— RECORDS SHOWN —

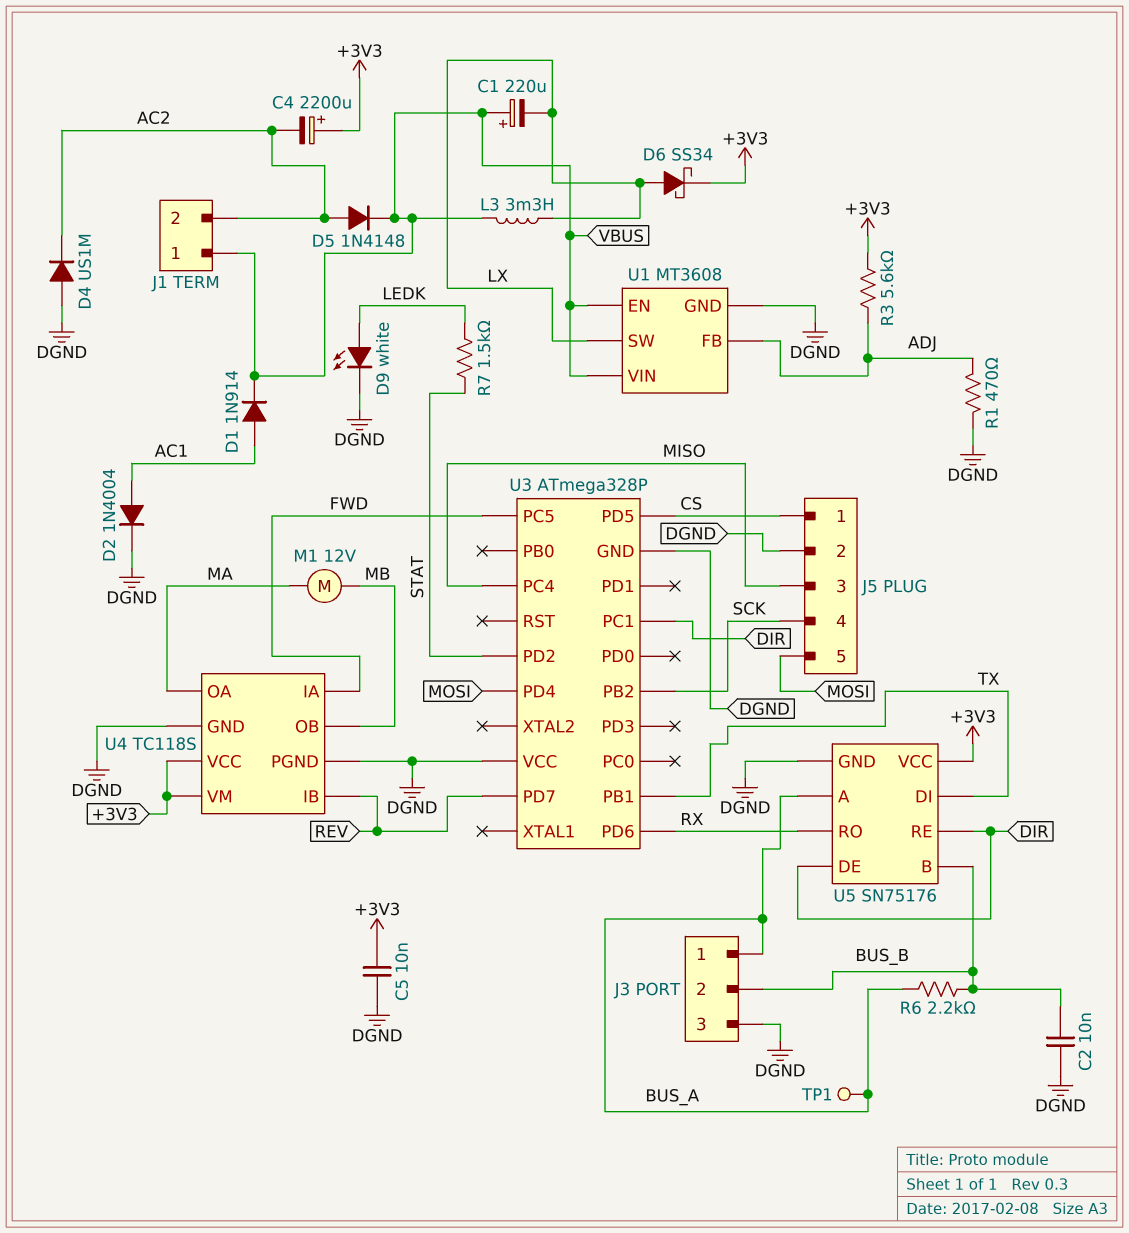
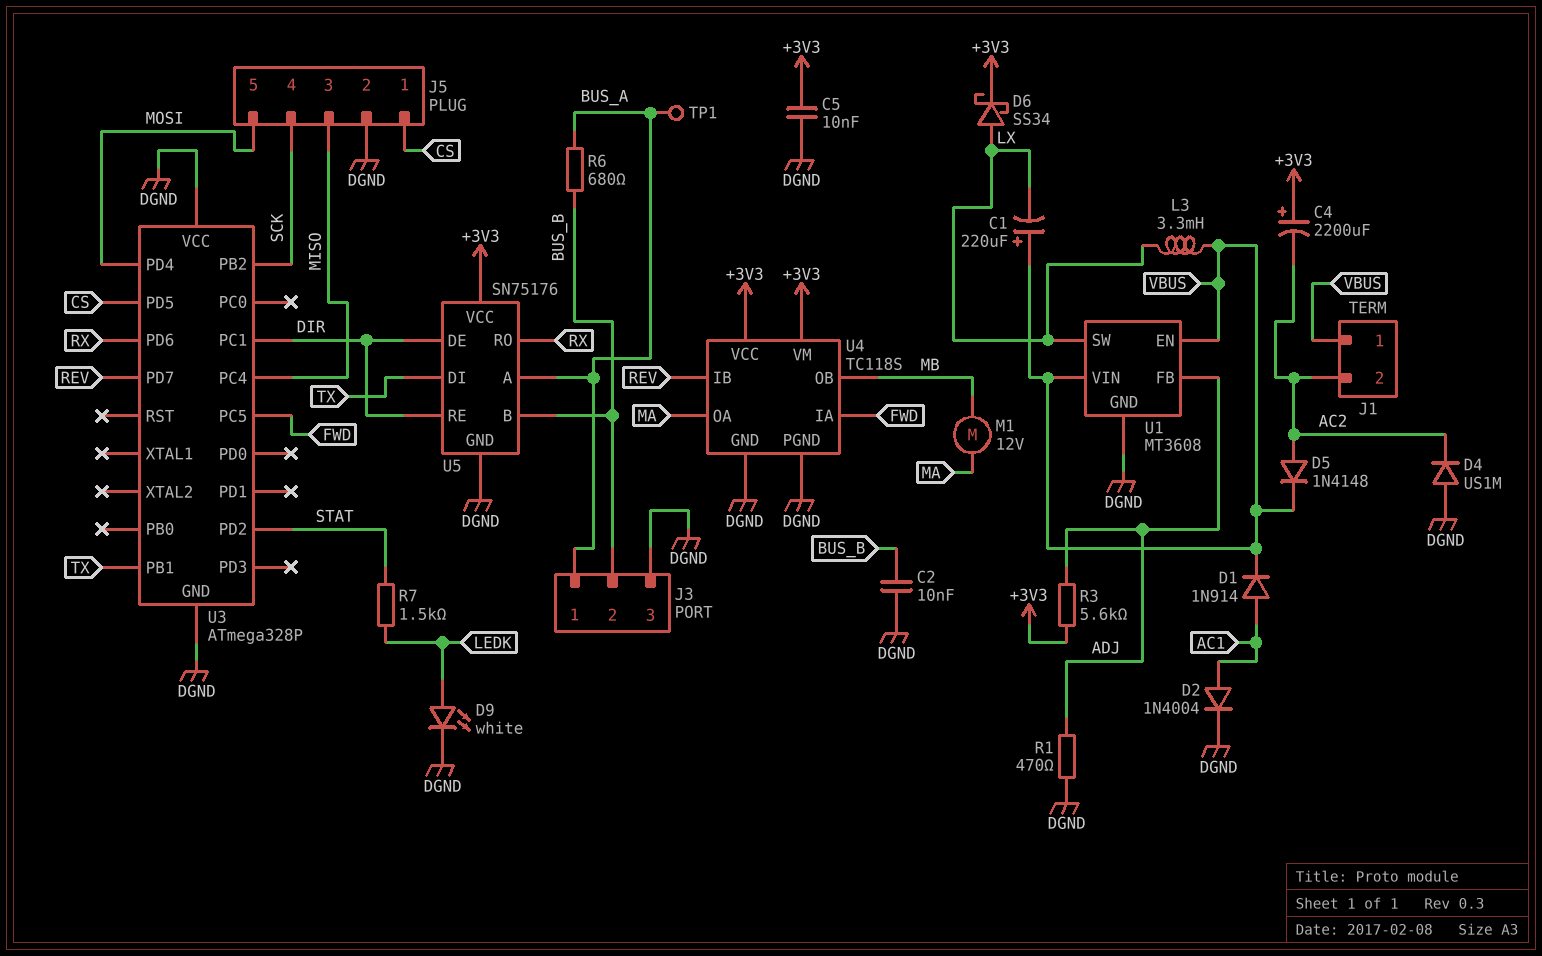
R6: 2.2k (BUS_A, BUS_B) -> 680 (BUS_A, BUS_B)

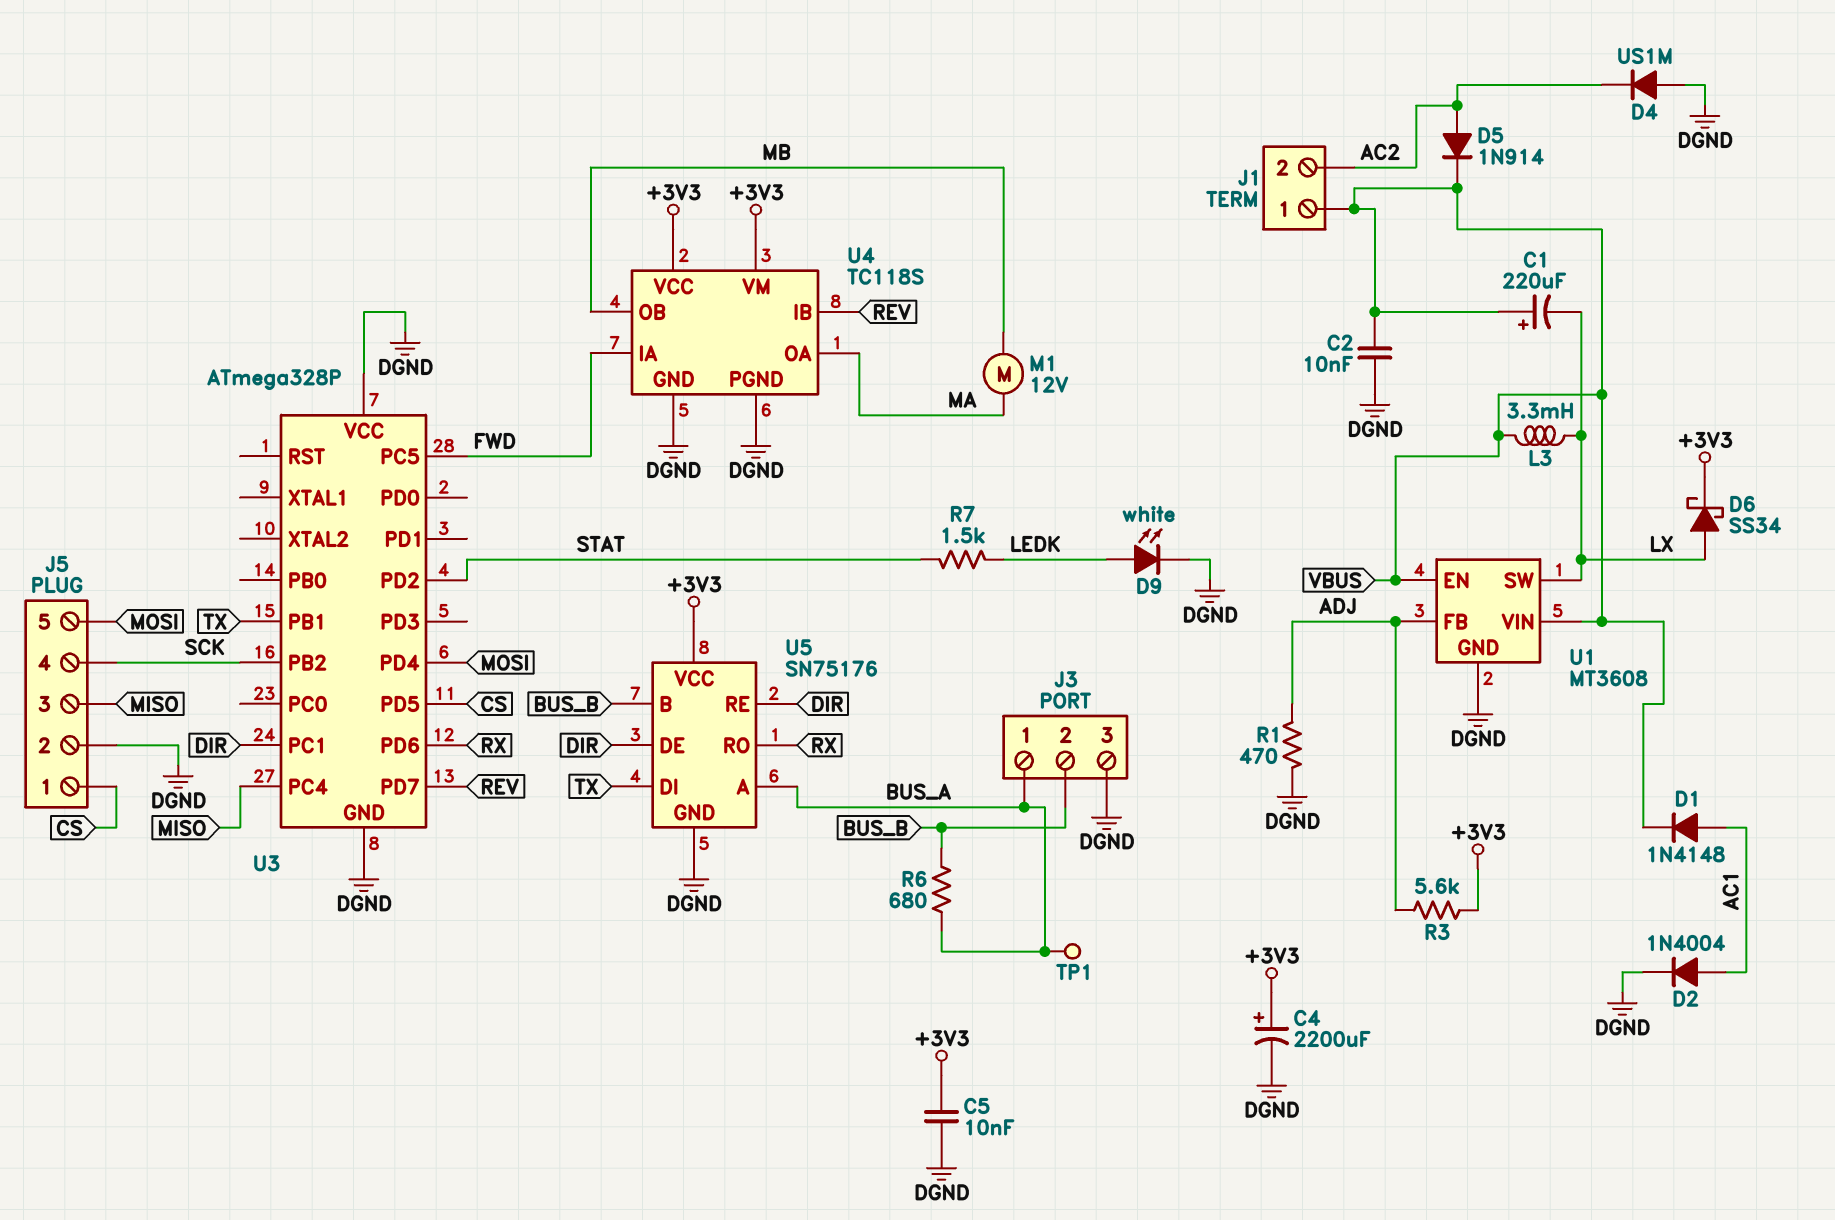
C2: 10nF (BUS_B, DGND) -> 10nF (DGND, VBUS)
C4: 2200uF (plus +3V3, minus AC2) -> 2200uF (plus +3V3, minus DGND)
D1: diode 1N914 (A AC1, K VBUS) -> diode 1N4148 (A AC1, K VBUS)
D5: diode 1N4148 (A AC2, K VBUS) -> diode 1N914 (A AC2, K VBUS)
...
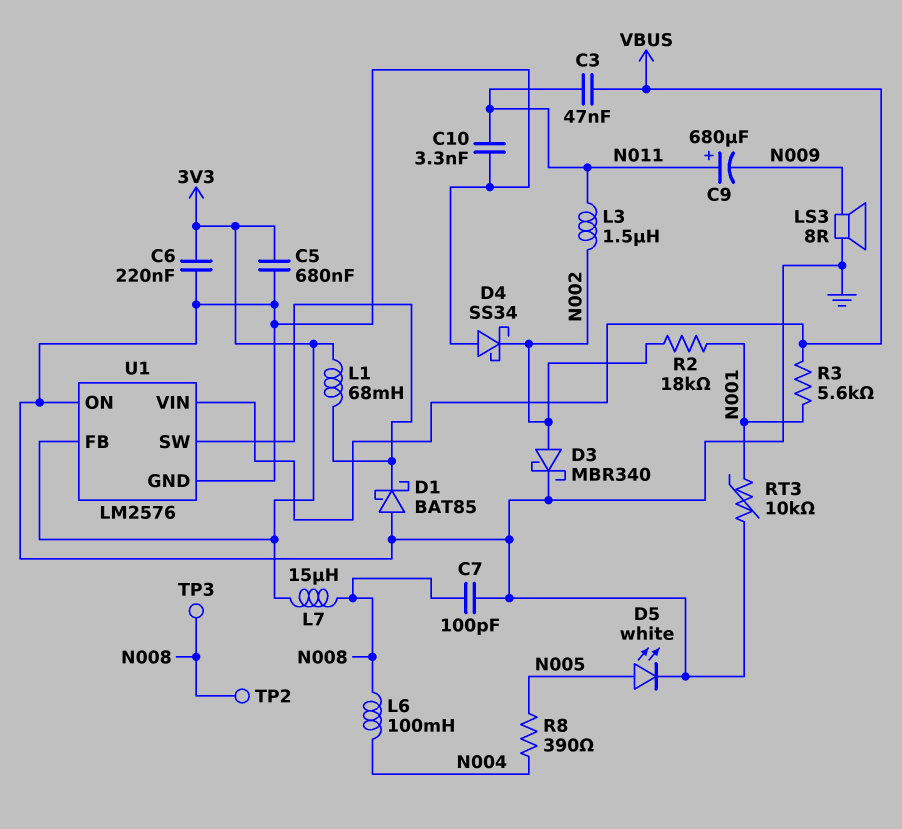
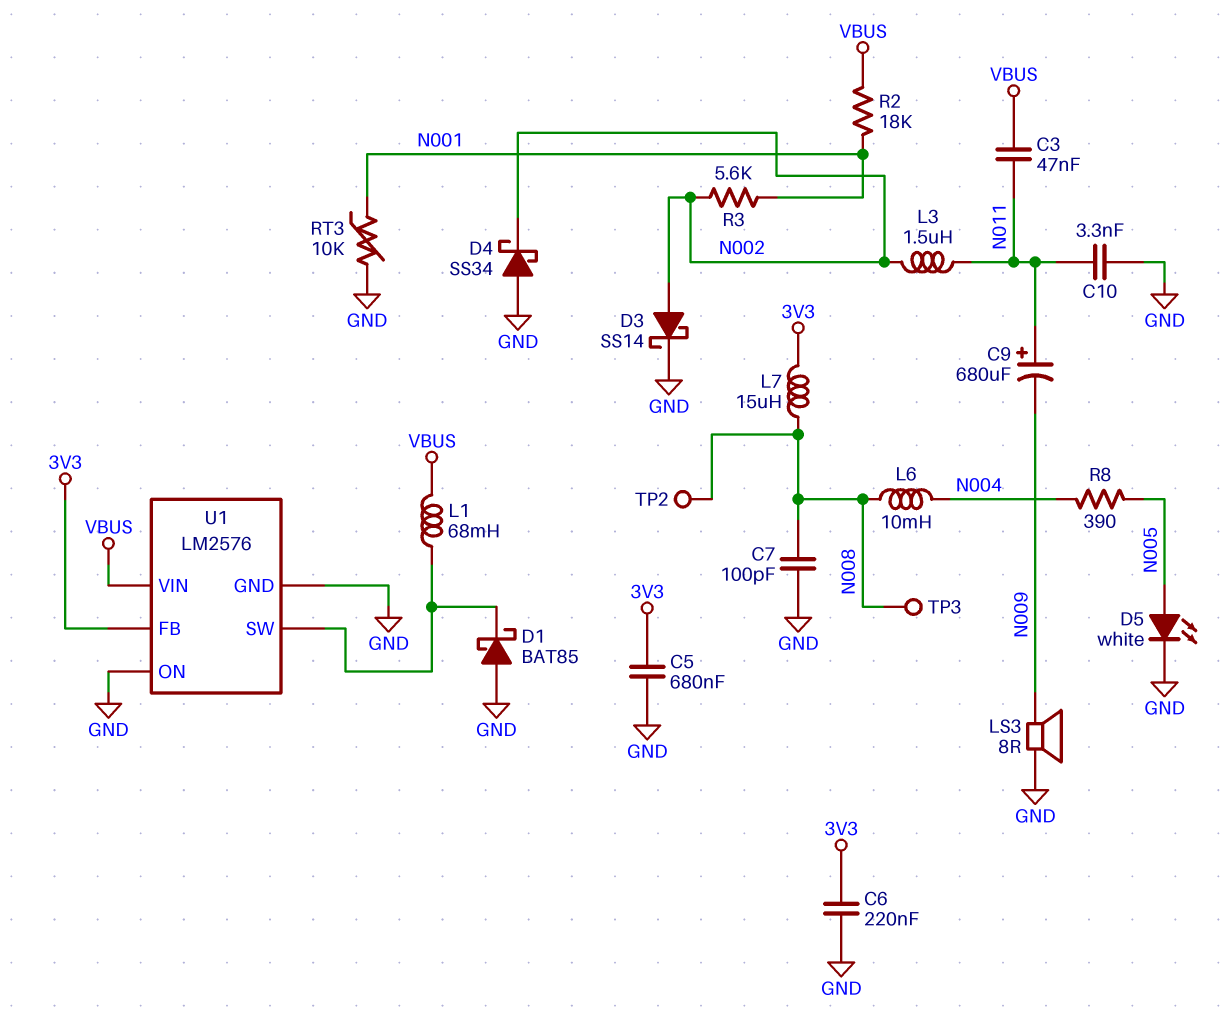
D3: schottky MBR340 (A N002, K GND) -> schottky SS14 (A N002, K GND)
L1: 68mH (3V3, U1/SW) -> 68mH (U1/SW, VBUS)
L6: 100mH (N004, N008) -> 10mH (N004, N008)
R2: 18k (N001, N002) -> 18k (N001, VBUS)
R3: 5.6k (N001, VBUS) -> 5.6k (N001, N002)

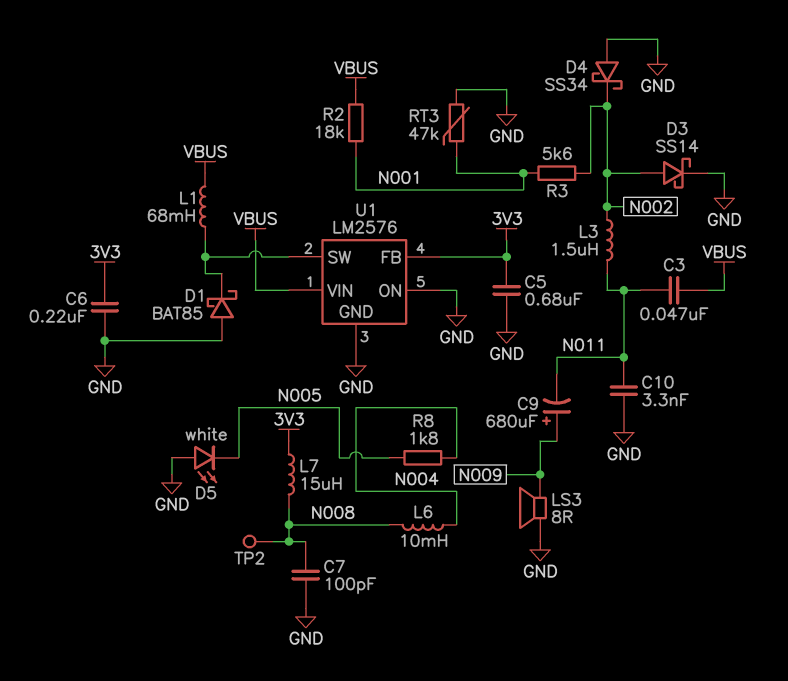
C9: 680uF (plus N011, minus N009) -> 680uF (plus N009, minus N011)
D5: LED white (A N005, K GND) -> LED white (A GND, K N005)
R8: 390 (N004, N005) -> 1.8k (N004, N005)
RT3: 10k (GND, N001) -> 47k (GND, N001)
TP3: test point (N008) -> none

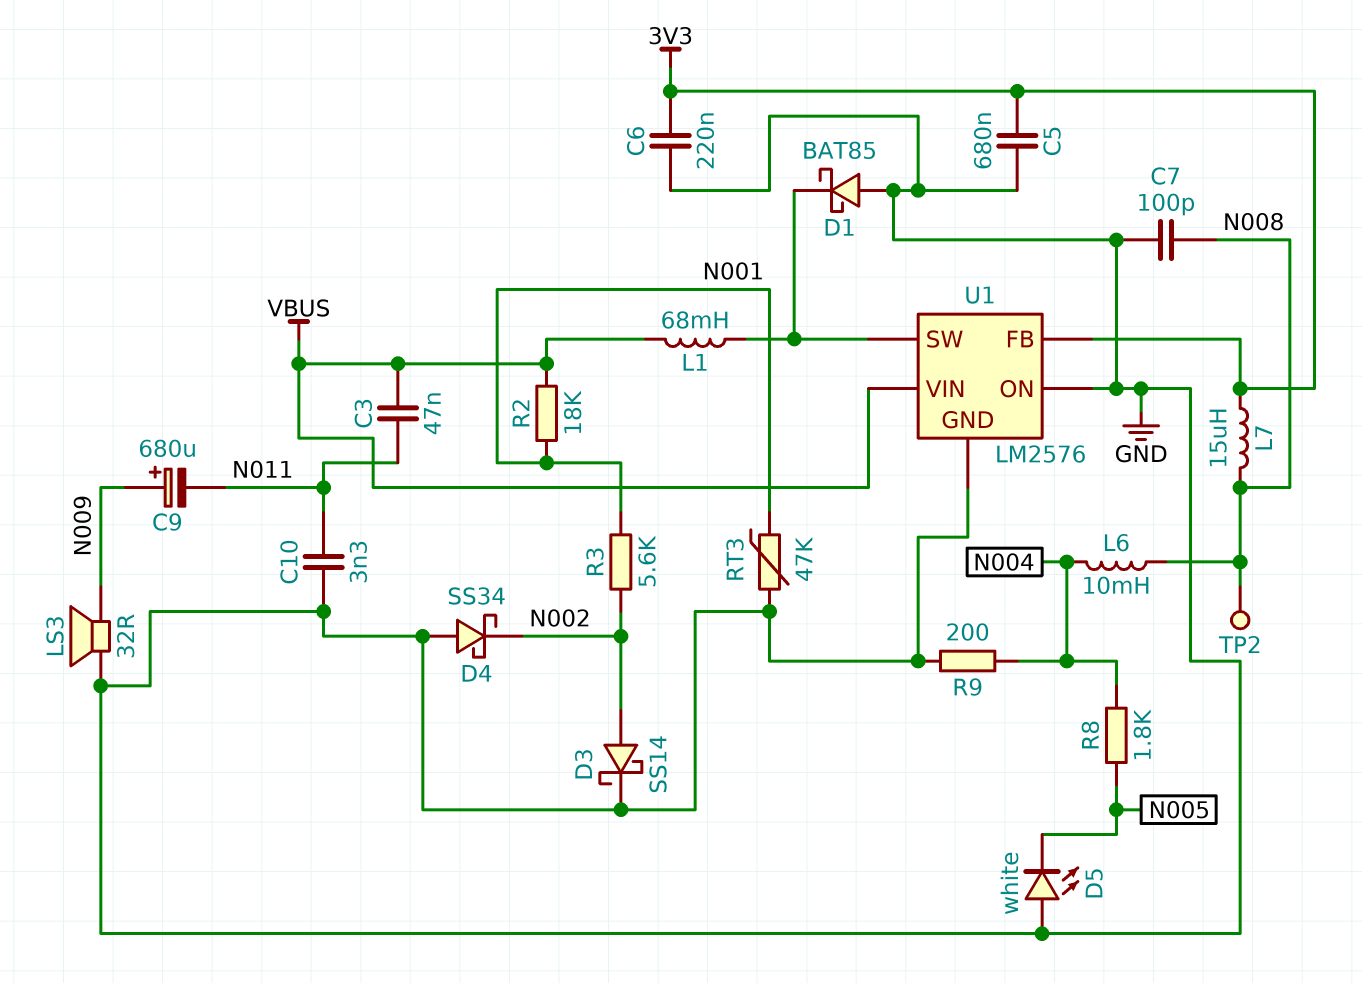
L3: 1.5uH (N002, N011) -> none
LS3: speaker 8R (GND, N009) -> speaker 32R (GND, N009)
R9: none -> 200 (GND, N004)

— WHAT THE TASK REQUIRES —
Quote the listing above, but only from the line that shows "C2: 10nF (BUS_B, DGND) -> 10nF (DGND, VBUS)" through the line that shows "D5: diode 1N4148".

— OUTPUT OF THE EXERCISE —
C2: 10nF (BUS_B, DGND) -> 10nF (DGND, VBUS)
C4: 2200uF (plus +3V3, minus AC2) -> 2200uF (plus +3V3, minus DGND)
D1: diode 1N914 (A AC1, K VBUS) -> diode 1N4148 (A AC1, K VBUS)
D5: diode 1N4148 (A AC2, K VBUS) -> diode 1N914 (A AC2, K VBUS)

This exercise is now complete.